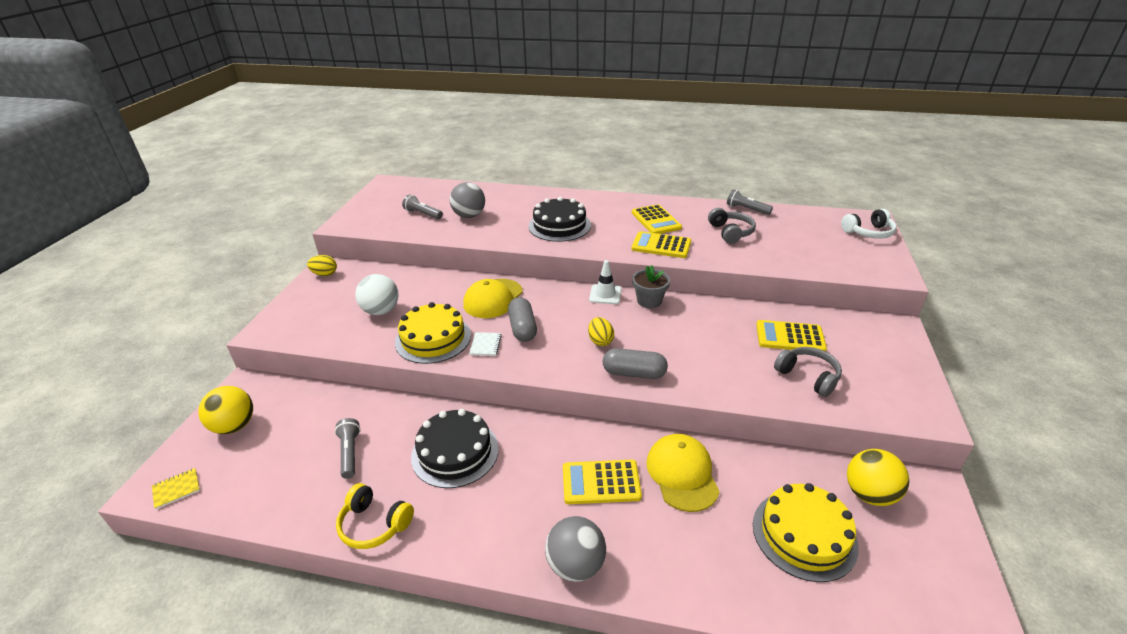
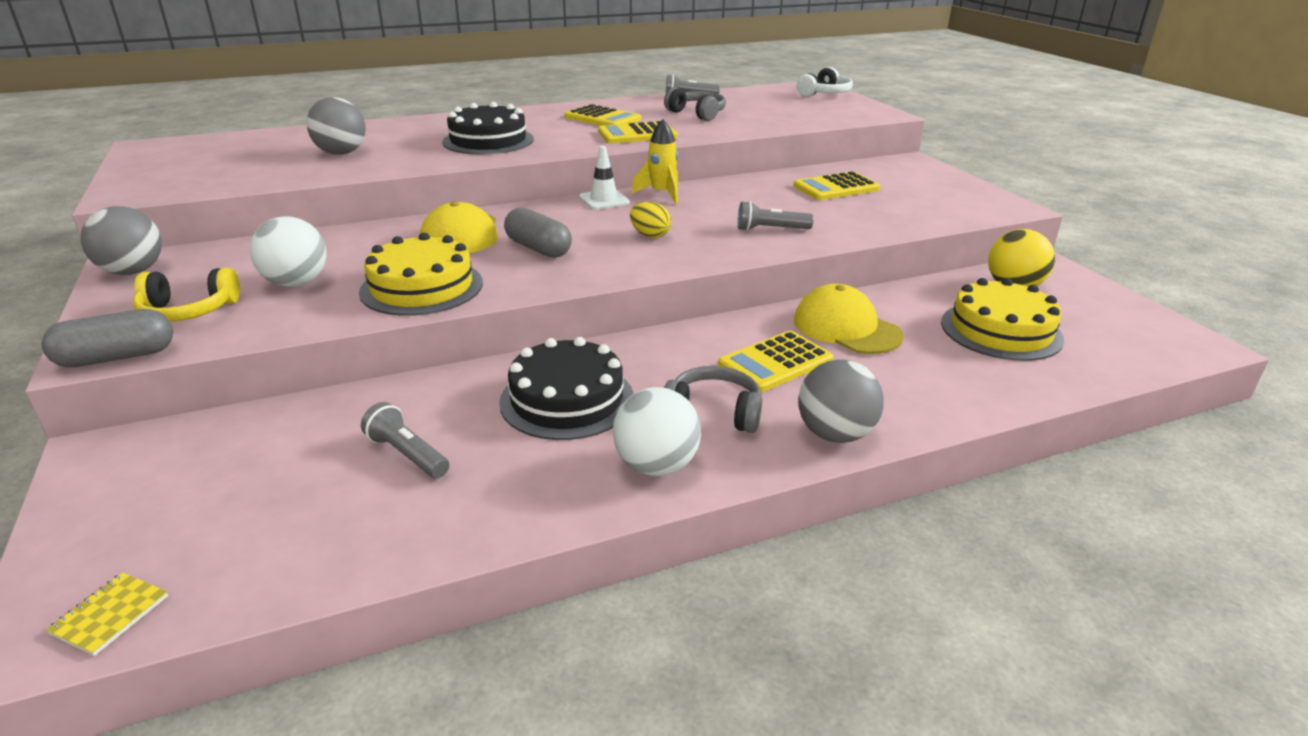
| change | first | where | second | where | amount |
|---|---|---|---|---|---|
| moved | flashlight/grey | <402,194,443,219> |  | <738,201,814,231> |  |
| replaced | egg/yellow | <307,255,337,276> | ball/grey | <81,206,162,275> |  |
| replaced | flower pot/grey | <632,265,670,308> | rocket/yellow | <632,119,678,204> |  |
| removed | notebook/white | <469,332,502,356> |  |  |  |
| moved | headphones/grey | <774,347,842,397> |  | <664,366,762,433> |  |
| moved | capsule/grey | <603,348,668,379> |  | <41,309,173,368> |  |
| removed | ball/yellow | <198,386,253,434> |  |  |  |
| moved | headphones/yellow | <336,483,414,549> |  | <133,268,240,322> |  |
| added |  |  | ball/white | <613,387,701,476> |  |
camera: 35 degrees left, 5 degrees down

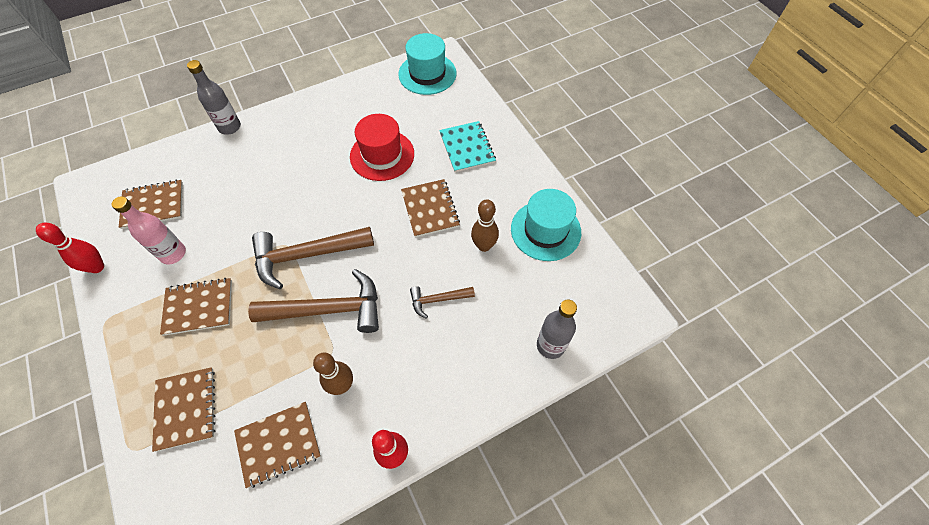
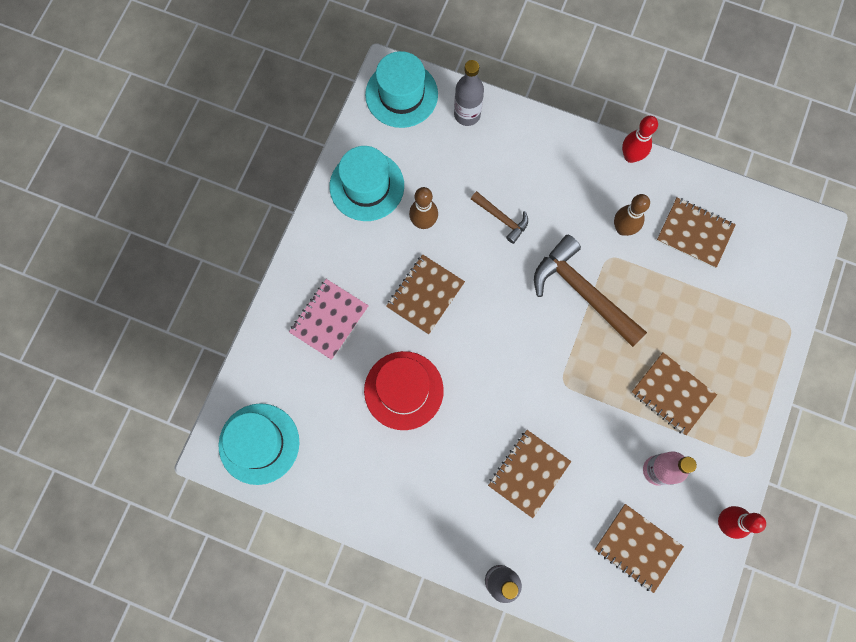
| change | first | where | second | where | amount |
|---|---|---|---|---|---|
| recoloured | notebook/turquoise | <439,121,496,172> | notebook/pink | <289,279,369,360> |  |
| removed | hammer/brown | <252,227,374,289> |  |  |  |
| moved | notebook/brown | <152,367,216,452> |  | <488,430,571,518> |  |
| added |  |  | hat/turquoise | <365,51,438,128> |  |
camera: 130 degrees left, 15 degrees up

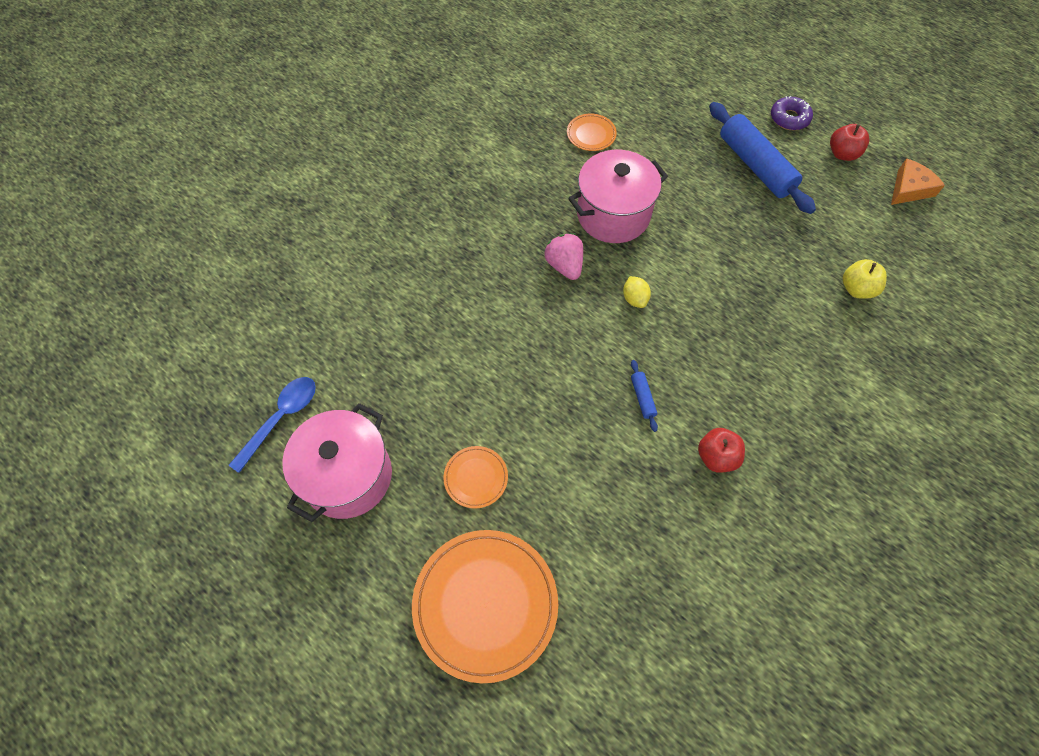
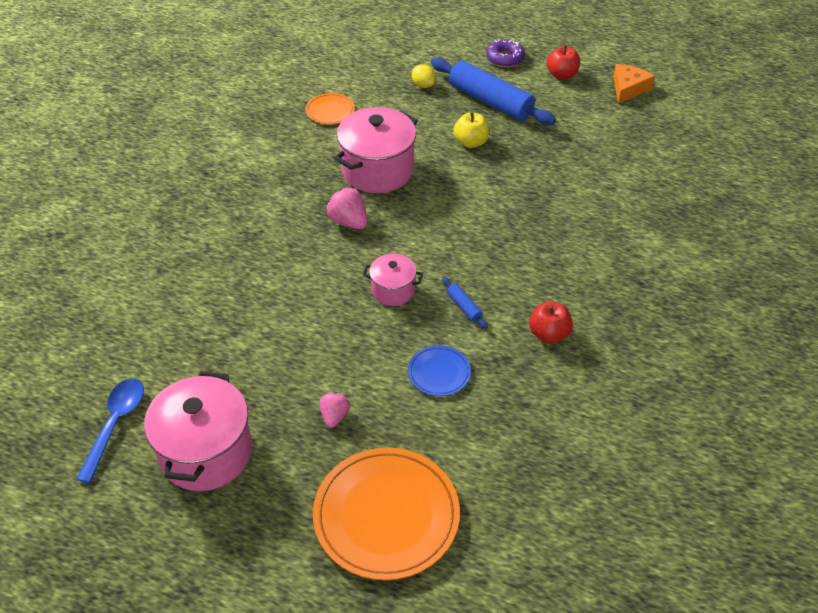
| change | first | where | second | where | amount |
|---|---|---|---|---|---|
| moved | apple/yellow | <843,259,887,299> |  | <453,112,489,148> |  |
| moved | lemon/yellow | <623,276,651,308> |  | <412,64,436,88> |  |
| replaced | plate/orange | <444,446,508,509> | strawberry/pink | <319,392,350,428> |  |
| added |  |  | pot/pink | <363,254,423,306> |  |
| added |  |  | plate/blue | <408,345,471,396> |  |
camera: 20 degrees left, 15 degrees down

## TASK
Copy out each line of the records that holds the string "down".

## EXERCISE ANSWER
camera: 35 degrees left, 5 degrees down
camera: 20 degrees left, 15 degrees down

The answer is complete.